> _Working data_:
- - -

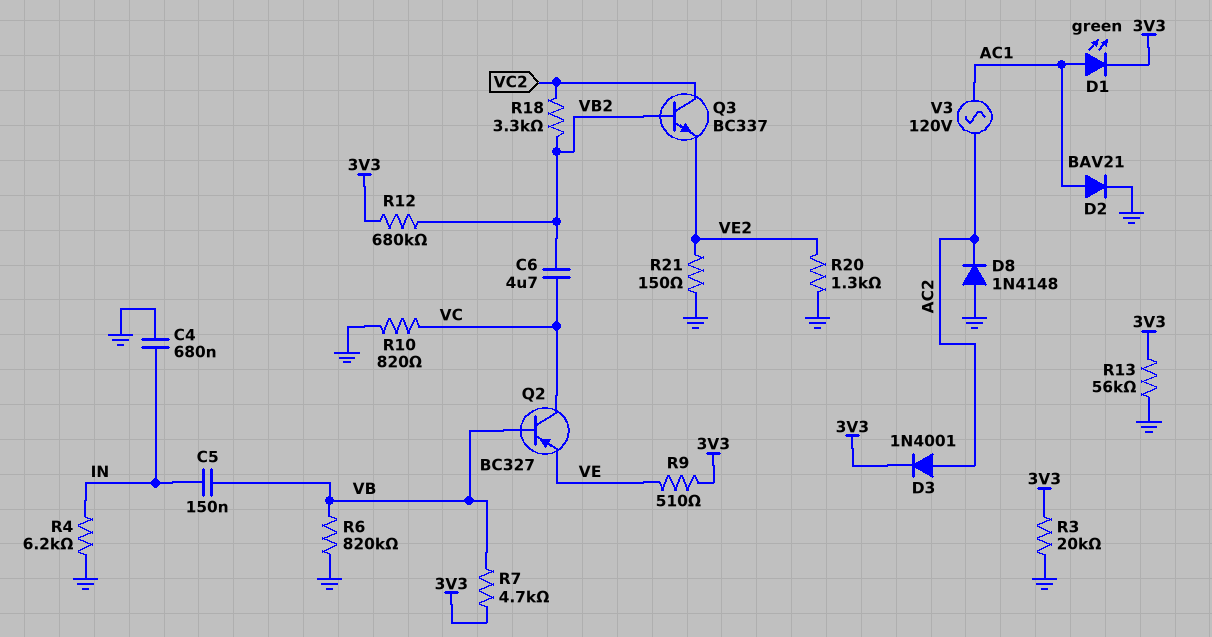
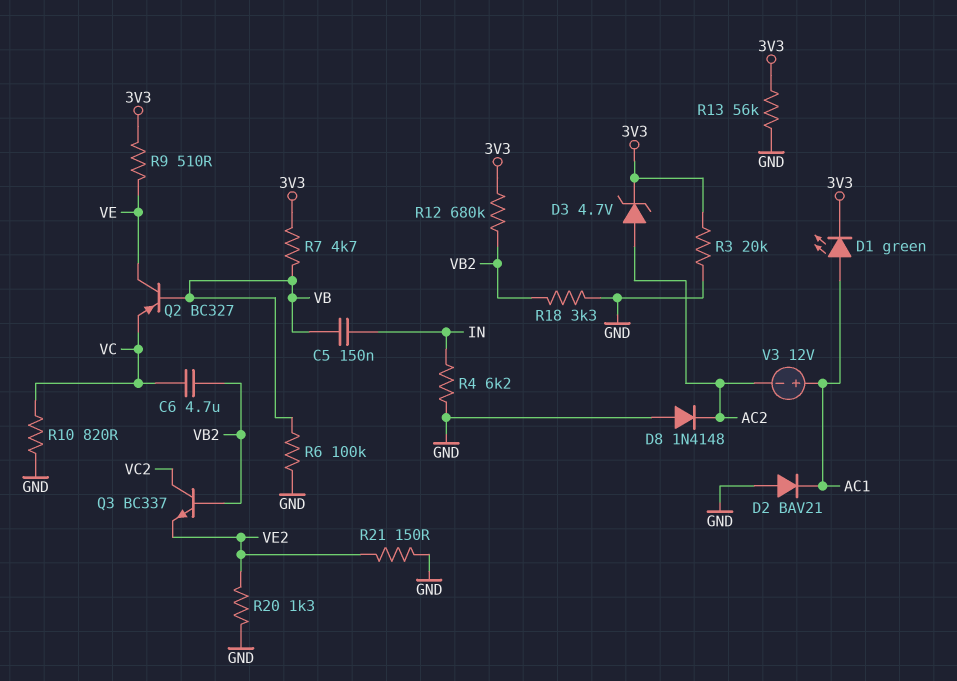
C4: 680nF (GND, IN) -> none
D2: diode BAV21 (A AC1, K GND) -> diode BAV21 (A GND, K AC1)
D3: diode 1N4001 (A AC2, K 3V3) -> zener 4.7V (A AC2, K 3V3)
Q2: PNP BC327 (B VB, C VC, E VE) -> PNP BC327 (B VB, C VE, E VC)
R6: 820k (GND, VB) -> 100k (GND, VB)
R18: 3.3k (VB2, VC2) -> 3.3k (GND, VB2)
V3: AC 120V (AC1, AC2) -> 12V (plus AC1, minus AC2)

- - -

> _Your goal_:
Retype all entries exactly; omit pictures.

> _Solution for this problem_:
C4: 680nF (GND, IN) -> none
D2: diode BAV21 (A AC1, K GND) -> diode BAV21 (A GND, K AC1)
D3: diode 1N4001 (A AC2, K 3V3) -> zener 4.7V (A AC2, K 3V3)
Q2: PNP BC327 (B VB, C VC, E VE) -> PNP BC327 (B VB, C VE, E VC)
R6: 820k (GND, VB) -> 100k (GND, VB)
R18: 3.3k (VB2, VC2) -> 3.3k (GND, VB2)
V3: AC 120V (AC1, AC2) -> 12V (plus AC1, minus AC2)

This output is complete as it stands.